WHAT IS EXPECTED: No pictures should appear in the copy; otherwise retype the entries exactly.

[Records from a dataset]
"""

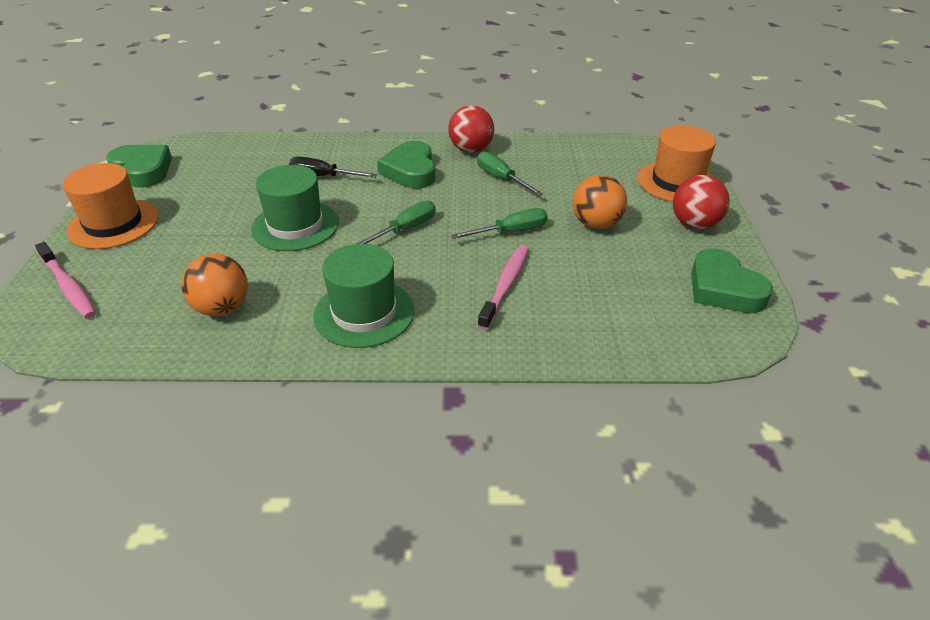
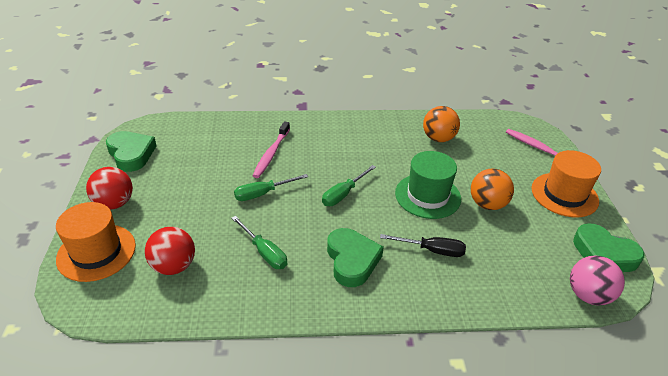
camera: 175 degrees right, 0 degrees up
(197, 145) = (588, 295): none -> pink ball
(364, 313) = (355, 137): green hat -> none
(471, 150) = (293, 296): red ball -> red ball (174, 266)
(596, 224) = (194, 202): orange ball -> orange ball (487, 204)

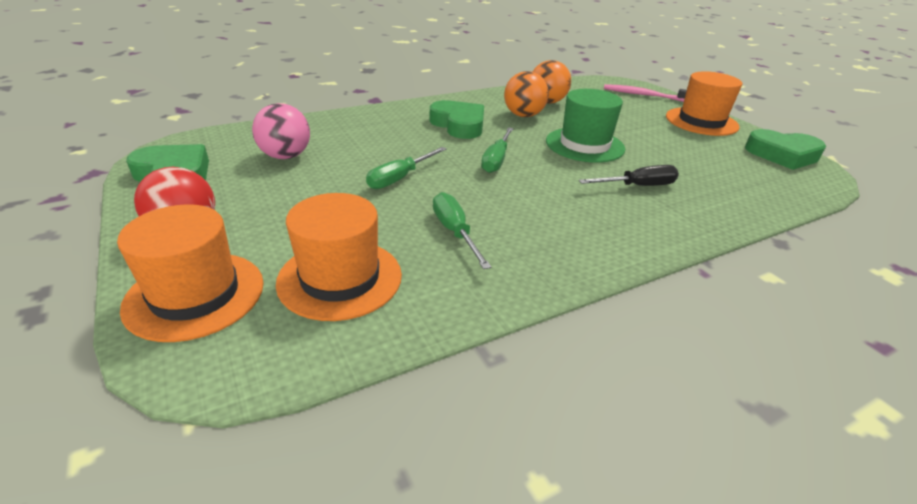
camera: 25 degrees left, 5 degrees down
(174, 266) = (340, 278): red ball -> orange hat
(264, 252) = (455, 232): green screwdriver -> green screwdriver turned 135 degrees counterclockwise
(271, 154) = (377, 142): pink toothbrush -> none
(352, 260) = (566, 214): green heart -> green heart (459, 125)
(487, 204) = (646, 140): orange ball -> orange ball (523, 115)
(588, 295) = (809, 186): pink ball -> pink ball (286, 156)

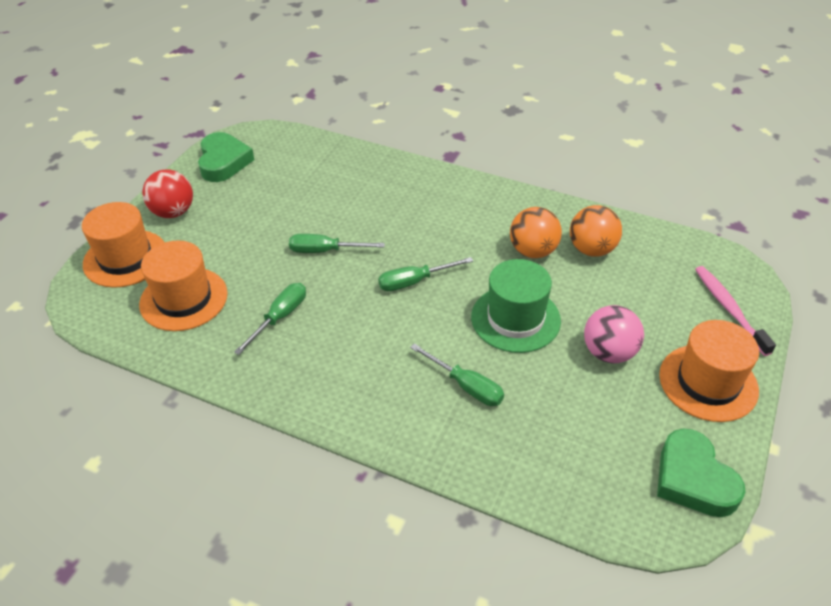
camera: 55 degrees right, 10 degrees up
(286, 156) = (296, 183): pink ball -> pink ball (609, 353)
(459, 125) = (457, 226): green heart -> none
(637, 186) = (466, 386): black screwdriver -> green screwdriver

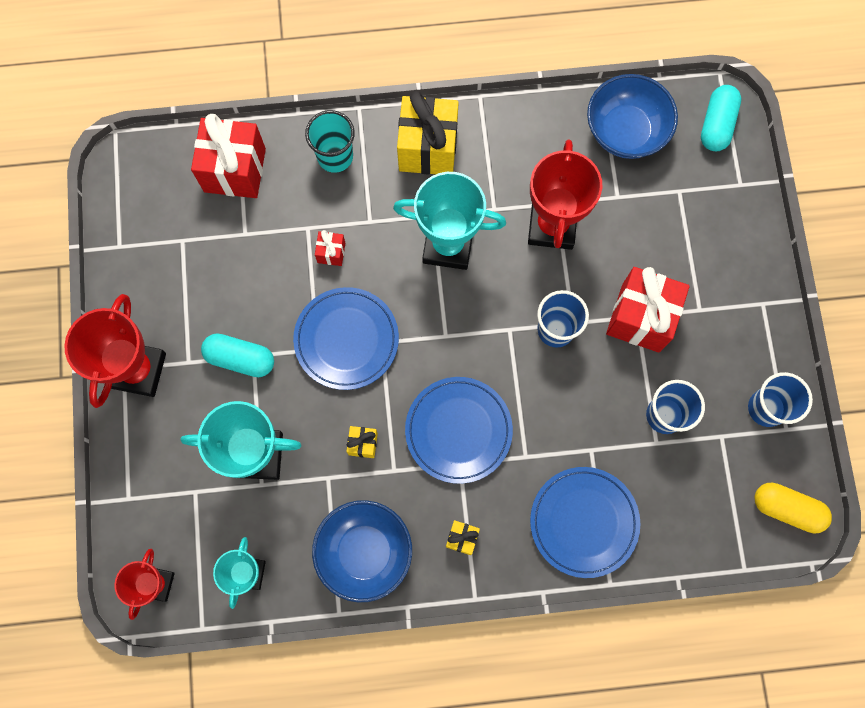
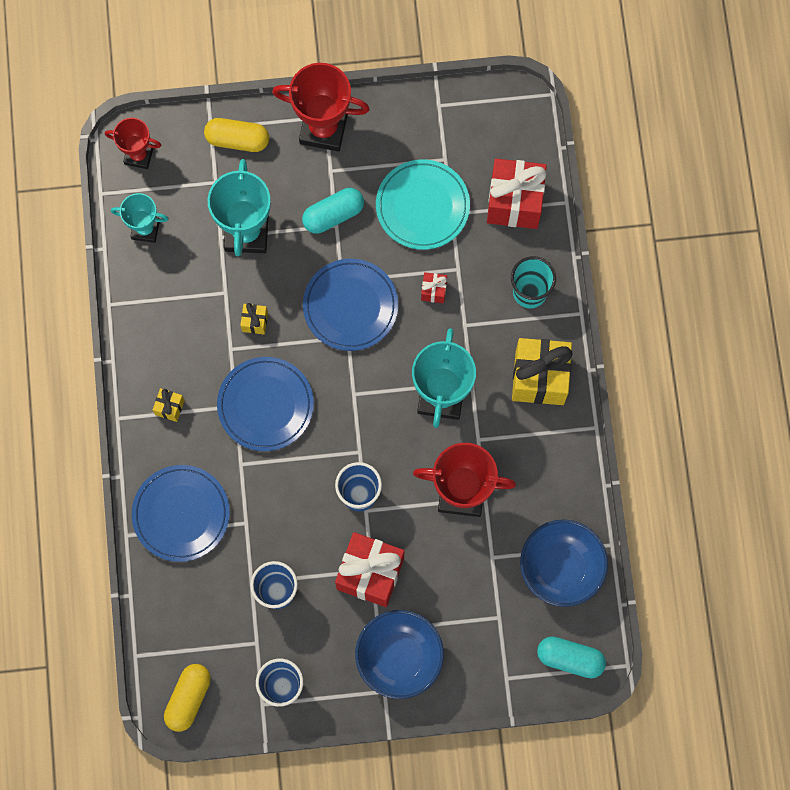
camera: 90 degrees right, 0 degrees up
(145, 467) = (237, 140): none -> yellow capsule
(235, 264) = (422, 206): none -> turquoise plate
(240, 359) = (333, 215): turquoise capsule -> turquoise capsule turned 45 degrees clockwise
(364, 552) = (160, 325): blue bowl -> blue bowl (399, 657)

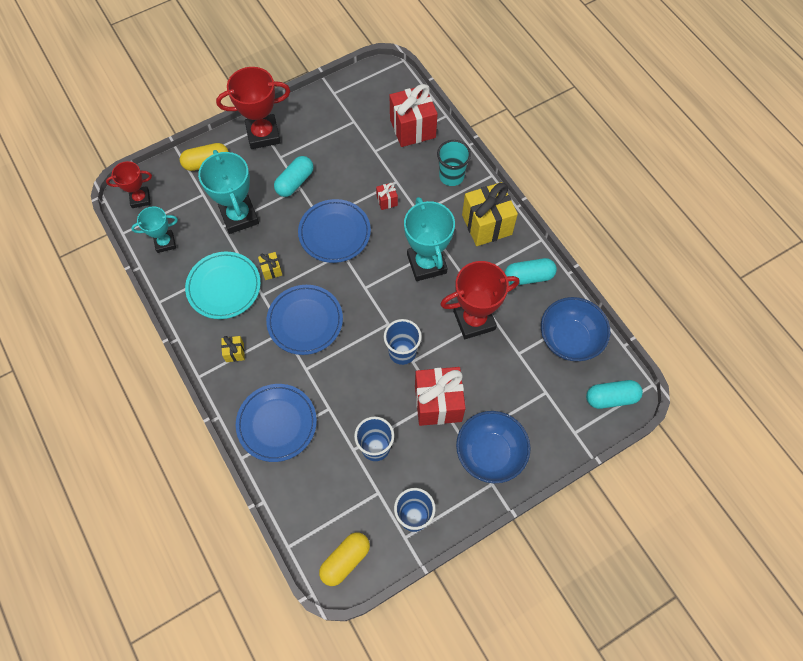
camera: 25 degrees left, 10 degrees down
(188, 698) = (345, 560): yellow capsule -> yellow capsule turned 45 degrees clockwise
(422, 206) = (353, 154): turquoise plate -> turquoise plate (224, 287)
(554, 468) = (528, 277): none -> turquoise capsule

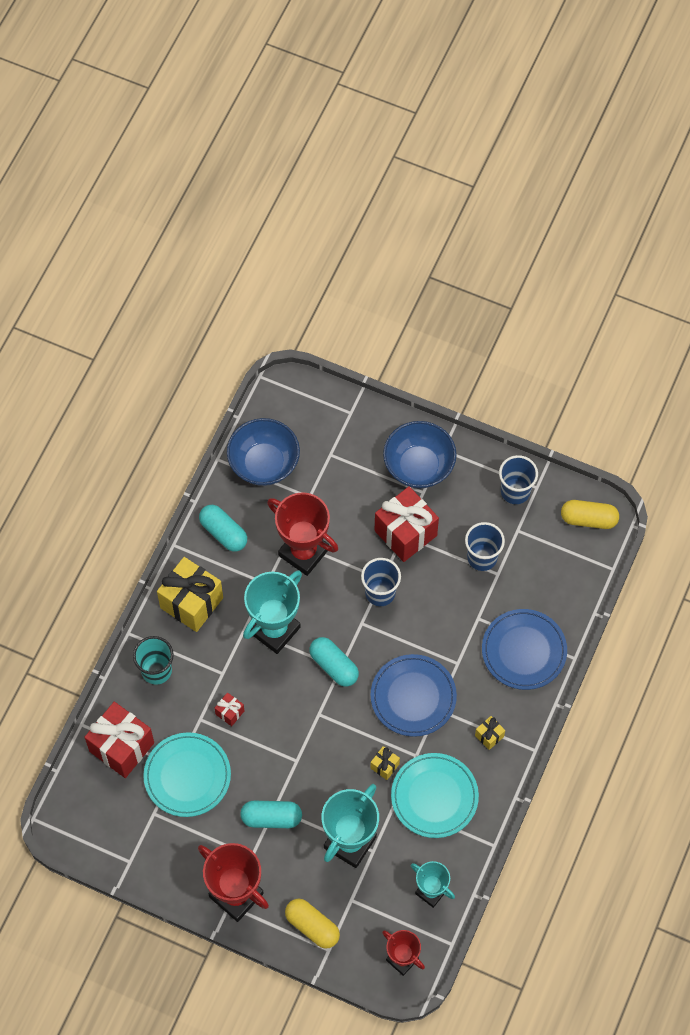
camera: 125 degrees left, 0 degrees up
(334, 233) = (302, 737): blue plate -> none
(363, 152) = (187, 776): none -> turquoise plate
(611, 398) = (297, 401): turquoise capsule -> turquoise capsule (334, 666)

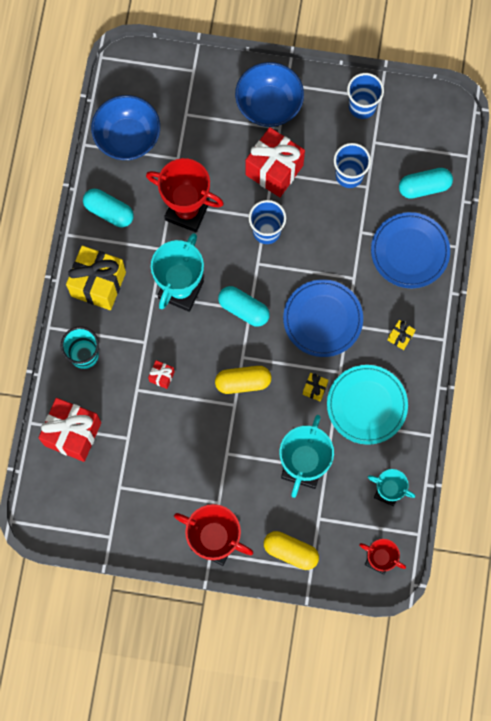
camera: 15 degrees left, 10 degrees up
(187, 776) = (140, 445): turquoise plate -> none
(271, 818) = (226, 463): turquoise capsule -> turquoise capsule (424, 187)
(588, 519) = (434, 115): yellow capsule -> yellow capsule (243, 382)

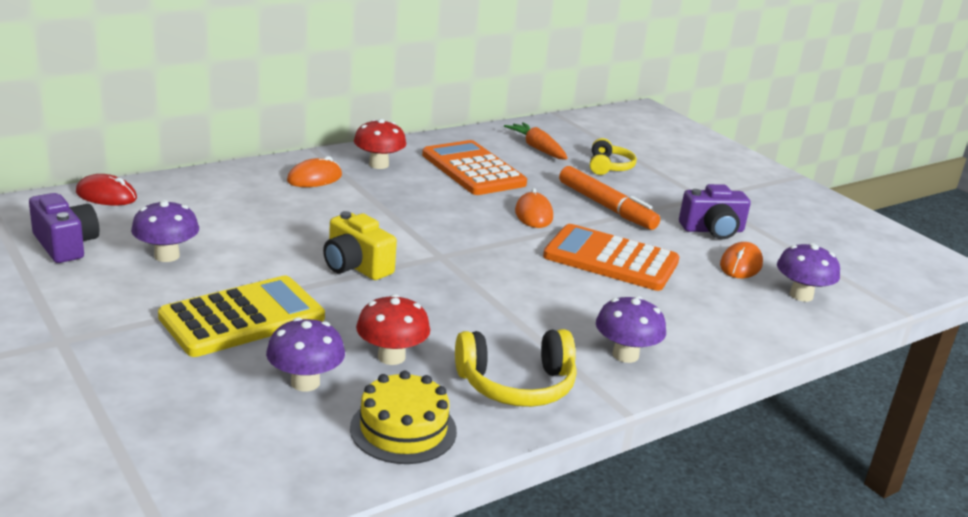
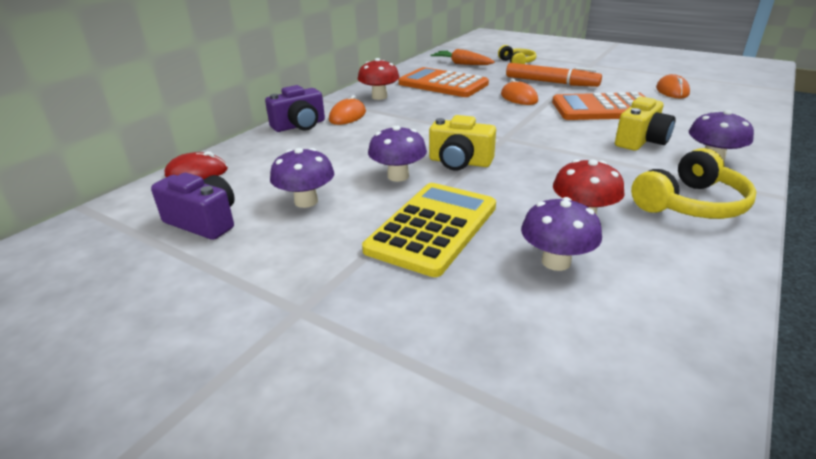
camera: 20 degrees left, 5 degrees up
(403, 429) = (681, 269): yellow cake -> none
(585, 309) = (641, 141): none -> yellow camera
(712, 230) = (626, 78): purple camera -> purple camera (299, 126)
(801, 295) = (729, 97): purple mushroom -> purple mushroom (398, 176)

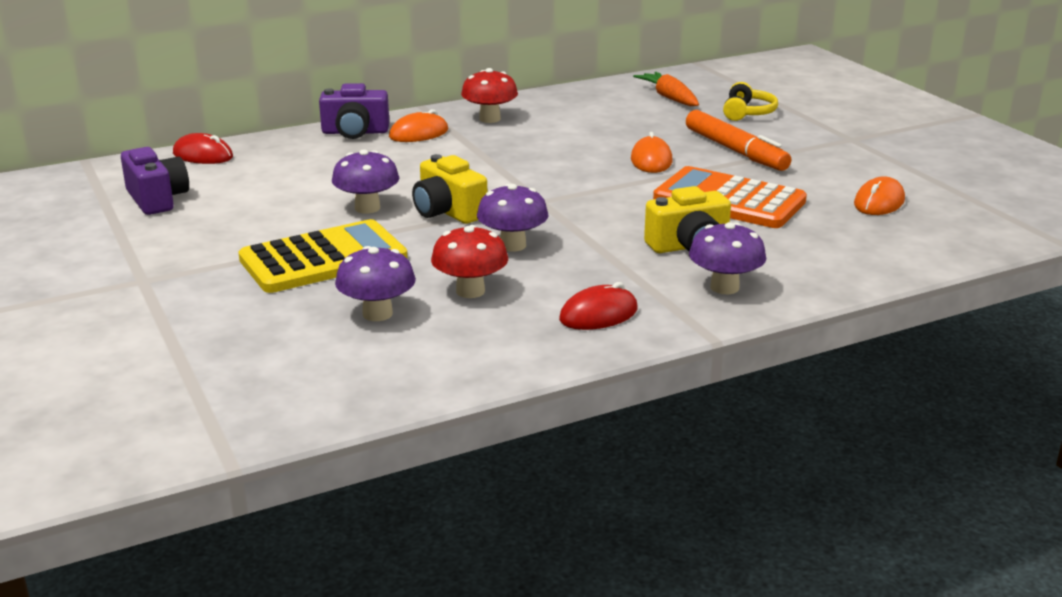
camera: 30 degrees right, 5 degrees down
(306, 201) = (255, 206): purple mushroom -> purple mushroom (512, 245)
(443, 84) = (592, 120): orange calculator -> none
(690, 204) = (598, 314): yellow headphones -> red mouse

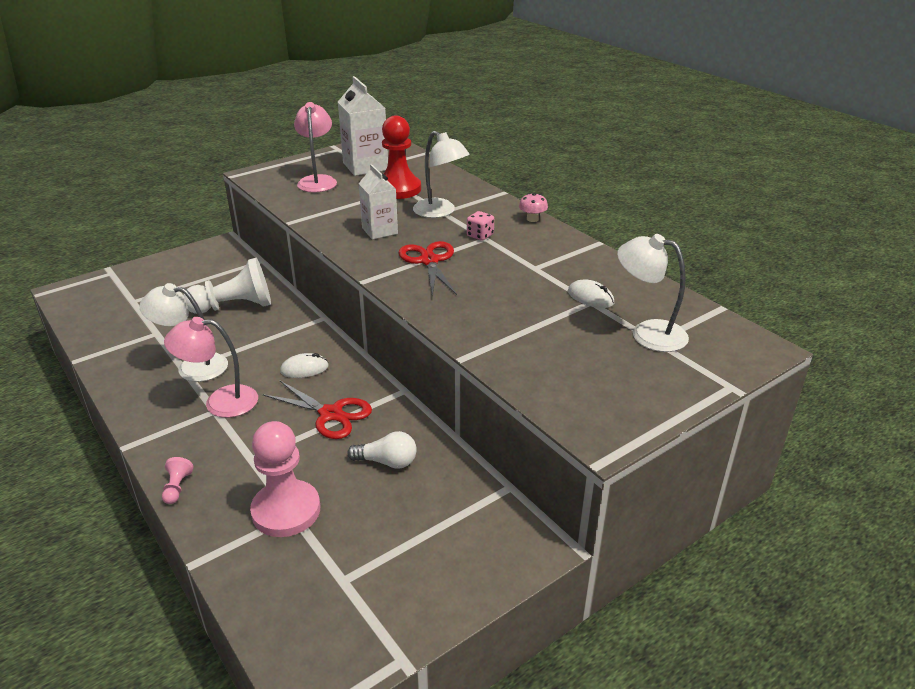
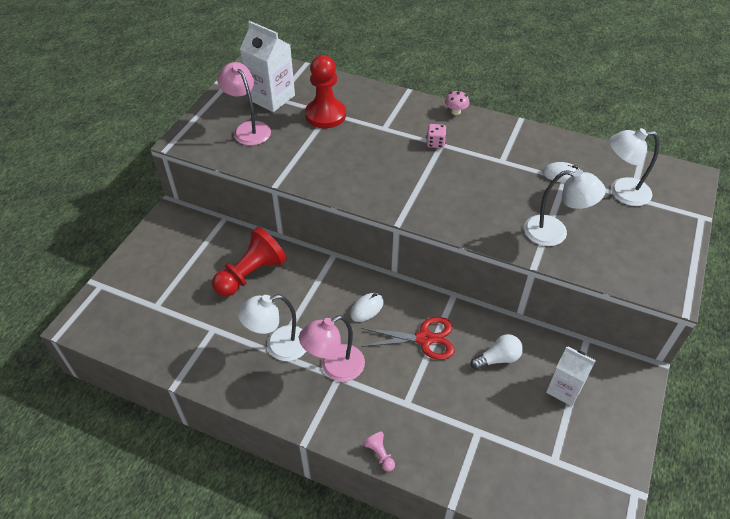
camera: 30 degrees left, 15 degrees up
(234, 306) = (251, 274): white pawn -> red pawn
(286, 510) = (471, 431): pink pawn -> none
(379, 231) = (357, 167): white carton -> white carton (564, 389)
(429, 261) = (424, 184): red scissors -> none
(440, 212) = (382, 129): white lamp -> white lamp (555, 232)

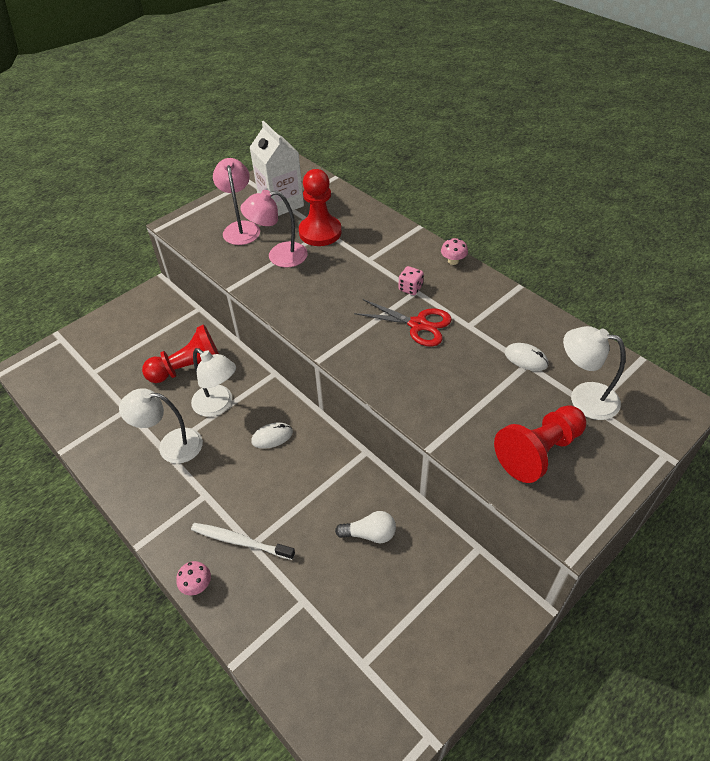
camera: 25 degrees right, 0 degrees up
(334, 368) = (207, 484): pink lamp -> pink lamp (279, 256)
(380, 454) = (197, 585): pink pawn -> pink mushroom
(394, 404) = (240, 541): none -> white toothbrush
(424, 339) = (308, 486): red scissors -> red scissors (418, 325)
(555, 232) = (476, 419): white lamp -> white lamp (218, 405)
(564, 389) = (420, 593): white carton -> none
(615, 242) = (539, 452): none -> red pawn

"""

RESPONSE TO THE EXERCISE:
camera: 175 degrees right, 0 degrees up
(197, 145) = (588, 295): none -> pink ball
(364, 313) = (355, 137): green hat -> none
(471, 150) = (293, 296): red ball -> red ball (174, 266)
(596, 224) = (194, 202): orange ball -> orange ball (487, 204)

camera: 25 degrees left, 5 degrees down
(174, 266) = (340, 278): red ball -> orange hat
(264, 252) = (455, 232): green screwdriver -> green screwdriver turned 135 degrees counterclockwise
(271, 154) = (377, 142): pink toothbrush -> none
(352, 260) = (566, 214): green heart -> green heart (459, 125)
(487, 204) = (646, 140): orange ball -> orange ball (523, 115)
(588, 295) = (809, 186): pink ball -> pink ball (286, 156)

camera: 55 degrees right, 10 degrees up
(286, 156) = (296, 183): pink ball -> pink ball (609, 353)
(459, 125) = (457, 226): green heart -> none
(637, 186) = (466, 386): black screwdriver -> green screwdriver

camera: 90 degrees right, 0 degrees up
(145, 467) = (237, 140): none -> yellow capsule
(235, 264) = (422, 206): none -> turquoise plate
(240, 359) = (333, 215): turquoise capsule -> turquoise capsule turned 45 degrees clockwise
(364, 552) = (160, 325): blue bowl -> blue bowl (399, 657)

camera: 25 degrees left, 10 degrees down
(188, 698) = (345, 560): yellow capsule -> yellow capsule turned 45 degrees clockwise
(422, 206) = (353, 154): turquoise plate -> turquoise plate (224, 287)
(554, 468) = (528, 277): none -> turquoise capsule

camera: 125 degrees left, 0 degrees up
(334, 233) = (302, 737): blue plate -> none
(363, 152) = (187, 776): none -> turquoise plate
(611, 398) = (297, 401): turquoise capsule -> turquoise capsule (334, 666)

camera: 15 degrees left, 10 degrees up
(187, 776) = (140, 445): turquoise plate -> none
(271, 818) = (226, 463): turquoise capsule -> turquoise capsule (424, 187)
(588, 519) = (434, 115): yellow capsule -> yellow capsule (243, 382)

camera: 20 degrees left, 5 degrees up
(403, 429) = (681, 269): yellow cake -> none
(585, 309) = (641, 141): none -> yellow camera
(712, 230) = (626, 78): purple camera -> purple camera (299, 126)
(801, 295) = (729, 97): purple mushroom -> purple mushroom (398, 176)

camera: 30 degrees right, 5 degrees down
(306, 201) = (255, 206): purple mushroom -> purple mushroom (512, 245)
(443, 84) = (592, 120): orange calculator -> none
(690, 204) = (598, 314): yellow headphones -> red mouse

camera: 30 degrees left, 15 degrees up
(234, 306) = (251, 274): white pawn -> red pawn
(286, 510) = (471, 431): pink pawn -> none
(379, 231) = (357, 167): white carton -> white carton (564, 389)
(429, 261) = (424, 184): red scissors -> none
(440, 212) = (382, 129): white lamp -> white lamp (555, 232)

camera: 25 degrees right, 0 degrees up
(334, 368) = (207, 484): pink lamp -> pink lamp (279, 256)
(380, 454) = (197, 585): pink pawn -> pink mushroom
(394, 404) = (240, 541): none -> white toothbrush
(424, 339) = (308, 486): red scissors -> red scissors (418, 325)
(555, 232) = (476, 419): white lamp -> white lamp (218, 405)
(564, 389) = (420, 593): white carton -> none
(615, 242) = (539, 452): none -> red pawn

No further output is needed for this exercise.